*Problem statement*
Find the word "cylinder" in the listing below, then return every line it appears in.

Top of Data for this exercise

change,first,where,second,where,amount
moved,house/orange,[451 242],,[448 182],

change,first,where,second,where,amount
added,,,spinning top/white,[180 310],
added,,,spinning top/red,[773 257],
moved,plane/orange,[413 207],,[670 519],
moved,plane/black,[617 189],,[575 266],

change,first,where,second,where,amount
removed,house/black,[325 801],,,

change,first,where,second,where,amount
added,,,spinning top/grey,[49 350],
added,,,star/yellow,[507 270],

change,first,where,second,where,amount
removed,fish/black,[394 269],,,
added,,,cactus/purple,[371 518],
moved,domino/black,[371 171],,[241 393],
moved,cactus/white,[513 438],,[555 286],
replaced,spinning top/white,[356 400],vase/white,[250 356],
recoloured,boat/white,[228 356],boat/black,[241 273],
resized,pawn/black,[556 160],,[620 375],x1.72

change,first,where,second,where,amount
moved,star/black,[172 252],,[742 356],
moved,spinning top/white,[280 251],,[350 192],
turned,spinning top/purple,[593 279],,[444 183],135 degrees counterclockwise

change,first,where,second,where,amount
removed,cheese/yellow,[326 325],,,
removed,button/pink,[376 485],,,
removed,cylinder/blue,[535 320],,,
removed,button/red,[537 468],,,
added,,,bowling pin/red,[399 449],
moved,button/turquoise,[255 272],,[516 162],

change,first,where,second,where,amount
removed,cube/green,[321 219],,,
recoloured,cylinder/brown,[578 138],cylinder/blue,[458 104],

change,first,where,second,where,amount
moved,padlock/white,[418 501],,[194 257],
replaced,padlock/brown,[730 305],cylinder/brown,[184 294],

Bottom of Data for this exercise

*Answer to the exercise*
removed,cylinder/blue,[535 320],,,
recoloured,cylinder/brown,[578 138],cylinder/blue,[458 104],
replaced,padlock/brown,[730 305],cylinder/brown,[184 294],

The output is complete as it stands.